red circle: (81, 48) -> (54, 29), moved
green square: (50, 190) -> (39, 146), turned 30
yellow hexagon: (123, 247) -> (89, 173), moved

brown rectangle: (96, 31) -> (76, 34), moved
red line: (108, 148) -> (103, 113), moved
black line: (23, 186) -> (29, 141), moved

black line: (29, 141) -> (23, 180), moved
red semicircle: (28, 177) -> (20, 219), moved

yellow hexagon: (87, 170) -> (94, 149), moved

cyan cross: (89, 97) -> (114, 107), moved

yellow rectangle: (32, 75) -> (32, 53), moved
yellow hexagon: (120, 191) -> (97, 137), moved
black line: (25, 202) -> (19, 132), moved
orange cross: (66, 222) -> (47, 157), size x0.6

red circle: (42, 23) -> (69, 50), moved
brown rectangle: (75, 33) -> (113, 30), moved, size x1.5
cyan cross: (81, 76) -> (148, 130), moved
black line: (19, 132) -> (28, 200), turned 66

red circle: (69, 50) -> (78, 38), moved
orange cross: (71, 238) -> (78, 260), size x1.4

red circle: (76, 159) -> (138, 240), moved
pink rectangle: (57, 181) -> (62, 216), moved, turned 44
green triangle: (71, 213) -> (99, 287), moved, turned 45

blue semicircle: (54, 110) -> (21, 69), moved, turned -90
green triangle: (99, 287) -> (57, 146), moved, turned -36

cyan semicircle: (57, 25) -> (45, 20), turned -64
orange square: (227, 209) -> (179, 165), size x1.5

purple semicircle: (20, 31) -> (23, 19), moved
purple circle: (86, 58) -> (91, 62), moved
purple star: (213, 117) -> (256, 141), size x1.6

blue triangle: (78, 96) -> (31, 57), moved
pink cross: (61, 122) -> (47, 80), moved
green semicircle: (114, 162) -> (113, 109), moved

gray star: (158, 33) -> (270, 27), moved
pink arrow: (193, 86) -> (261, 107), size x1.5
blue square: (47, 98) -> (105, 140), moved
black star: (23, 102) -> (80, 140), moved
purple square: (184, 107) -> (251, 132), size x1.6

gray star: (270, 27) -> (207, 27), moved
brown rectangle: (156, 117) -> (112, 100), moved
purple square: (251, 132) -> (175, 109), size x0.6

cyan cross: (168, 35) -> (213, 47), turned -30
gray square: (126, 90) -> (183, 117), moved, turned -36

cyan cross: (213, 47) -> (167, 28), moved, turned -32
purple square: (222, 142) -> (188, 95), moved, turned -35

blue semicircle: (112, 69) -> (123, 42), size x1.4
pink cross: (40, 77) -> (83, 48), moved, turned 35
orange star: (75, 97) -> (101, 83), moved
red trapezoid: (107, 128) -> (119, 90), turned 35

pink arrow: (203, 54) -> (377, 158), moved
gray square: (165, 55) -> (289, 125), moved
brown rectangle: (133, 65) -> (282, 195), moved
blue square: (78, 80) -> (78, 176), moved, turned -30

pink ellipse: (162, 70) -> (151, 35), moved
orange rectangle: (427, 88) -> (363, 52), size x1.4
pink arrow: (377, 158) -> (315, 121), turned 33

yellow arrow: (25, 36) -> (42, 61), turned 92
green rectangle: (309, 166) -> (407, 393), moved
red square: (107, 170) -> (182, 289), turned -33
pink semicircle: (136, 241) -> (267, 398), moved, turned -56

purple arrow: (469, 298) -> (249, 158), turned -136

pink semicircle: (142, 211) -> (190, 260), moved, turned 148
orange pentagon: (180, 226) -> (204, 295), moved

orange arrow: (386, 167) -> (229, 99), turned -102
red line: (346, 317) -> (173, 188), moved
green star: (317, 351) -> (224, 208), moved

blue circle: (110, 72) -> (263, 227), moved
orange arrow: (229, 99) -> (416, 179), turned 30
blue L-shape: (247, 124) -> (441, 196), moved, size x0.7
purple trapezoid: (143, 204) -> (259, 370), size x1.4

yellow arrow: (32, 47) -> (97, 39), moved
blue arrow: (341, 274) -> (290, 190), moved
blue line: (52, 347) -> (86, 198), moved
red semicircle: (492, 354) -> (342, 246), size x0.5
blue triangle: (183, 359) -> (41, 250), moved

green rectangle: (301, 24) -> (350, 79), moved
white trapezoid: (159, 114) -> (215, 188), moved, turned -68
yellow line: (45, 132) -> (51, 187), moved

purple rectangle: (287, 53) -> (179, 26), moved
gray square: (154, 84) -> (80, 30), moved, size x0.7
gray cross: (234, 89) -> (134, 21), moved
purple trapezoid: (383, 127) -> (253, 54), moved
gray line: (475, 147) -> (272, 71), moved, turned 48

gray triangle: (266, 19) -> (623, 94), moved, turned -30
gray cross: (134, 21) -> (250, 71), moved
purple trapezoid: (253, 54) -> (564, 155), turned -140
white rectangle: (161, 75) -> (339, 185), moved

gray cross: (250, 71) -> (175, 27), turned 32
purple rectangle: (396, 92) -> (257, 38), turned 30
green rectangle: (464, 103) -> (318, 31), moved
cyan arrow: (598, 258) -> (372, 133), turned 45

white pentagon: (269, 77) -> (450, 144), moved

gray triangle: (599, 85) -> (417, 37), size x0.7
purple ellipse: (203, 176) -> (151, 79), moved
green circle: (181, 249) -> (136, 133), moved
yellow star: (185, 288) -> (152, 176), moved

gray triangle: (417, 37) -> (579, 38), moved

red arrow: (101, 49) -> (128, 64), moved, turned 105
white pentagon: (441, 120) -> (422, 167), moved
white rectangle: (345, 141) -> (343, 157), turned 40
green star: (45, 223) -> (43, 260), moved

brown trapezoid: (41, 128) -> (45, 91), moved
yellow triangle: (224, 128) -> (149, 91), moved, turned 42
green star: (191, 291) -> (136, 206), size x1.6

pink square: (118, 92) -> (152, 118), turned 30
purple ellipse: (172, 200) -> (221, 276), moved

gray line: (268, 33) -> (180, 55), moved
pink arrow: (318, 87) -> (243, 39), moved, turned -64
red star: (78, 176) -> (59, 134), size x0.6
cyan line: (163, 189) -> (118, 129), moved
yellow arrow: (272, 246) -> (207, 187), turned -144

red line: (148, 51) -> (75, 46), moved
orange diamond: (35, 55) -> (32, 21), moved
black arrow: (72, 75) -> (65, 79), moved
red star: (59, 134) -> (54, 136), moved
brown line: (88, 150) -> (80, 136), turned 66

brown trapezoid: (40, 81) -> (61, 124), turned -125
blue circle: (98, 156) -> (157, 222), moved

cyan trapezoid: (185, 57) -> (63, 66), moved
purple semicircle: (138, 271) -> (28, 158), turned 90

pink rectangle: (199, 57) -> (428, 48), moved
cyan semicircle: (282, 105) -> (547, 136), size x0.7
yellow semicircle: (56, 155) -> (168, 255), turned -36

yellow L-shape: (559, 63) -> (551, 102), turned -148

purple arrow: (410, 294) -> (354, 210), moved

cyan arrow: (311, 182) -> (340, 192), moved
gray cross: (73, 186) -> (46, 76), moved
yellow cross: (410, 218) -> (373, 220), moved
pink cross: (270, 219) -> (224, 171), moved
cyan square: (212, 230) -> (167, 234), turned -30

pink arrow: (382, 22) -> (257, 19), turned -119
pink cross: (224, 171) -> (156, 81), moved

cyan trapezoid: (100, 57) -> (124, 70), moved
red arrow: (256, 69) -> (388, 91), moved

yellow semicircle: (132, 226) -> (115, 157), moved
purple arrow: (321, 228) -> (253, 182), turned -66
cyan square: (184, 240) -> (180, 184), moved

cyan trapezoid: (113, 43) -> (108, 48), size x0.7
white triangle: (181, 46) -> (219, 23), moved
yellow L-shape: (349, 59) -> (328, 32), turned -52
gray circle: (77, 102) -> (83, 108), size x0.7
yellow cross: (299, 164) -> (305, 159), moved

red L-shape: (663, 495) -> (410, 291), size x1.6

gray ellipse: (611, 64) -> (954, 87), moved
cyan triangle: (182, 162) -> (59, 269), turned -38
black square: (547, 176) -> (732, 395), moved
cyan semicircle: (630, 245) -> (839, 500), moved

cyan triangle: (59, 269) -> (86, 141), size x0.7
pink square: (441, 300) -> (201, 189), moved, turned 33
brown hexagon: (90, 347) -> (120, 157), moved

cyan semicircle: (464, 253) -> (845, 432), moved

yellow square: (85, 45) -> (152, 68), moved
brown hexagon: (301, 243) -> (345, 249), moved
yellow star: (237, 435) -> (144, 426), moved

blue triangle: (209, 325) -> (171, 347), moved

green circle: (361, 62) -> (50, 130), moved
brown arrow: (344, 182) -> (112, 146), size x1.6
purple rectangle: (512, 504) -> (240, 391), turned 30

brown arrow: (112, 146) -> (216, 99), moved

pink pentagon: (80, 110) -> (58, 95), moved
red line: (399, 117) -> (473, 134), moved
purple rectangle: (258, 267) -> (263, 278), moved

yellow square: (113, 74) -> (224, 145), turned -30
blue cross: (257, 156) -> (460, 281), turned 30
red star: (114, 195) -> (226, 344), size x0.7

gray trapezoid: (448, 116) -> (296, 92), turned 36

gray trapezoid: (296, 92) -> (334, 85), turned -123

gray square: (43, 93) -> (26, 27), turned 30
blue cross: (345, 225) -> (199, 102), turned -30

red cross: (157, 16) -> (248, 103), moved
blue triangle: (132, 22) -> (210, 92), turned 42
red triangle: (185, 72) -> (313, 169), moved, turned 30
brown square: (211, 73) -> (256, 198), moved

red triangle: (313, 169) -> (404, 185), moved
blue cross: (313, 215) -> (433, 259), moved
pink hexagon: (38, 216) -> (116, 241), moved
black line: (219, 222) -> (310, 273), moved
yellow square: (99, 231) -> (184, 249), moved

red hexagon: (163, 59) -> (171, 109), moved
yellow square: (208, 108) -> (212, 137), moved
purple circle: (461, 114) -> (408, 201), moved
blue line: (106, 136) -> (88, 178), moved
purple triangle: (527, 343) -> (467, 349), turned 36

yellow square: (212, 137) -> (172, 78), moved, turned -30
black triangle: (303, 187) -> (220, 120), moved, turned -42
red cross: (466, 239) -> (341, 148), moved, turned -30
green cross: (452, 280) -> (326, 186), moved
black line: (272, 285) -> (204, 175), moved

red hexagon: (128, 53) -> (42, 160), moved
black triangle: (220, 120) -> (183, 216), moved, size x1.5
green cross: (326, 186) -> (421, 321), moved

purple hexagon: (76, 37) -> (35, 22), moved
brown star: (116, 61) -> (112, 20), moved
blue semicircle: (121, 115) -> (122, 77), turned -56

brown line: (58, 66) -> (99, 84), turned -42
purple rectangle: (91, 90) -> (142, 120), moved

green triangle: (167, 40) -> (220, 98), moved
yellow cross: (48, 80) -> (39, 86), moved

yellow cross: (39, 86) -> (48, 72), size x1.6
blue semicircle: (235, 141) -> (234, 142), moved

● ● ● ● ● ● ●

WHAT TO DO: For this exercise, repeat exactly the lines of the data above from the one with "blue triangle: (209, 325)" down to the one with "yellow square: (113, 74)", both end lines included.

RESPONSE AREA:
blue triangle: (209, 325) -> (171, 347), moved

green circle: (361, 62) -> (50, 130), moved
brown arrow: (344, 182) -> (112, 146), size x1.6
purple rectangle: (512, 504) -> (240, 391), turned 30

brown arrow: (112, 146) -> (216, 99), moved

pink pentagon: (80, 110) -> (58, 95), moved
red line: (399, 117) -> (473, 134), moved
purple rectangle: (258, 267) -> (263, 278), moved

yellow square: (113, 74) -> (224, 145), turned -30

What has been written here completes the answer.